* **GIVEN RECORDS**:
· · ·
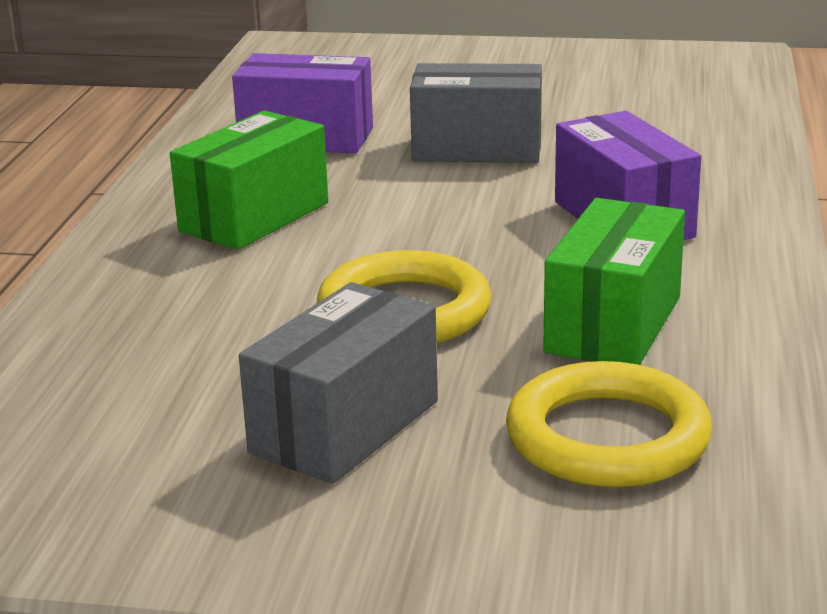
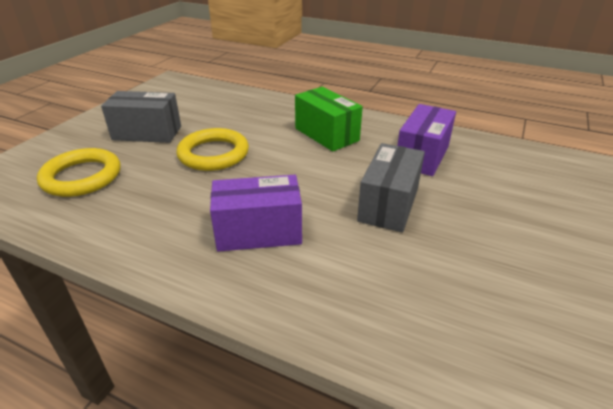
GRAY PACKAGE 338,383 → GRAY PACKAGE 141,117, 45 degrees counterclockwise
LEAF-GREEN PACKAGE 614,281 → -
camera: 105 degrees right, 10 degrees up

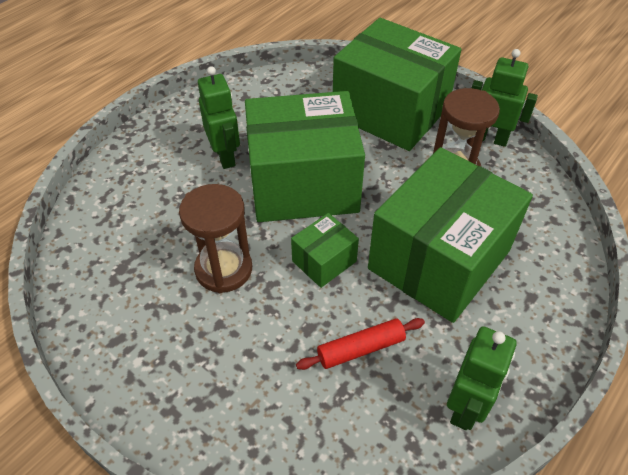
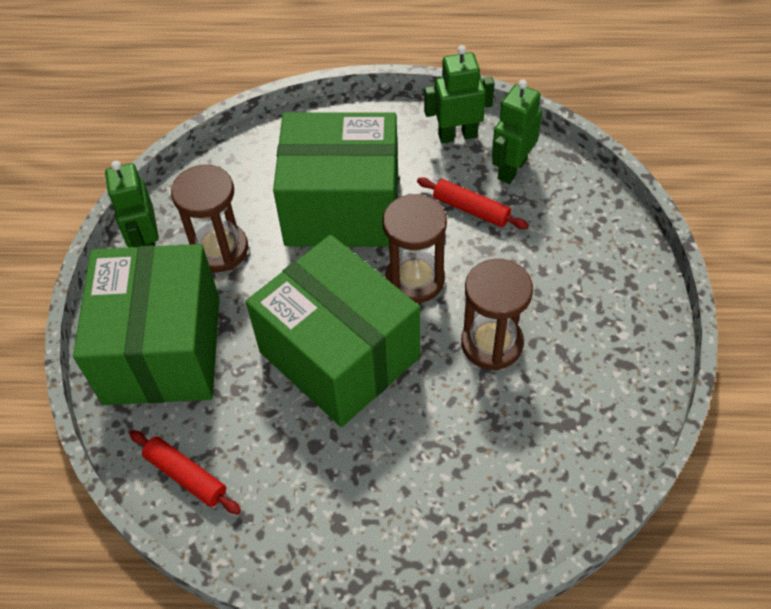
- → CRIMSON ROLLING PIN 185,472
LEAF-GREEN PACKAGE 325,250 → BROWN HOURGLASS 415,248
LEAF-GREEN TOY ROBOT 219,117 → LEAF-GREEN TOY ROBOT 517,131, relocated
camera: 125 degrees left, 5 degrees up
· · ·
* **EXERCISE DIRECTIONS**:
Search the entries for the word "PACKAGE" and show every line that has it.

* **OUTPUT FOR THIS TASK**:
GRAY PACKAGE 338,383 → GRAY PACKAGE 141,117, 45 degrees counterclockwise
LEAF-GREEN PACKAGE 614,281 → -
LEAF-GREEN PACKAGE 325,250 → BROWN HOURGLASS 415,248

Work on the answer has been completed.